- What the task asks -
Lines to be reproduced exactly: the one that holds "(221, 198) = (714, 400): none" and all those after it through the end of the data. Include no others.

- Information supplied -
%%
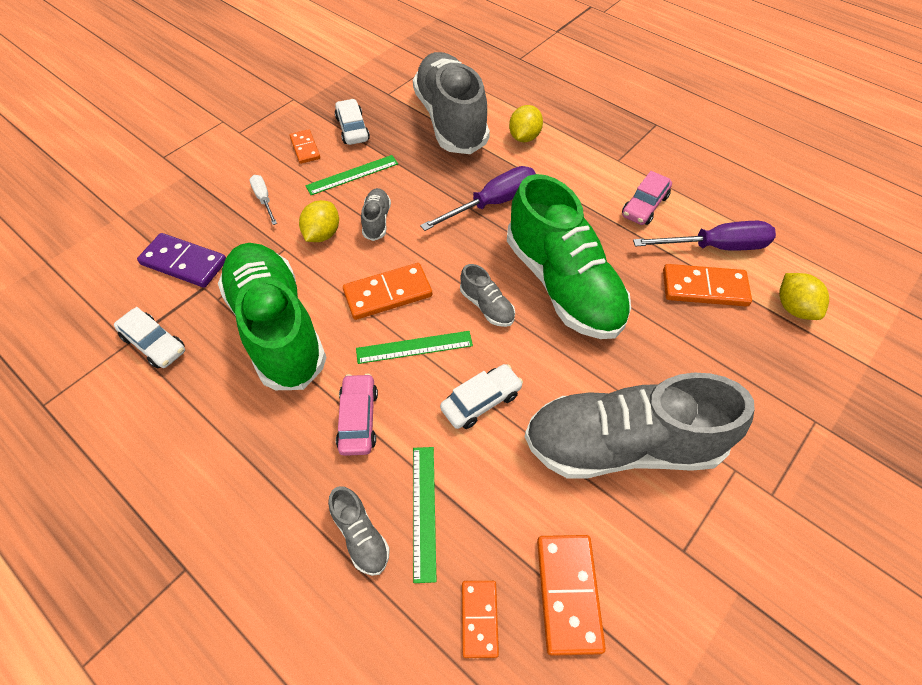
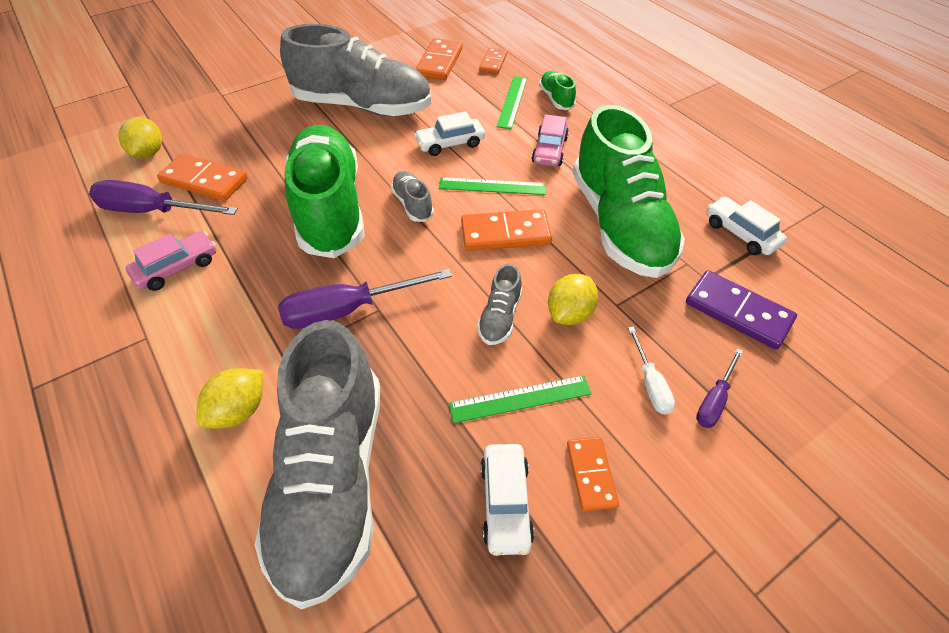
camera: 165 degrees left, 5 degrees down
(221, 198) = (714, 400): none -> purple screwdriver
(361, 536) = (556, 99): grey shoe -> green shoe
%%
- Exercise response -
(221, 198) = (714, 400): none -> purple screwdriver
(361, 536) = (556, 99): grey shoe -> green shoe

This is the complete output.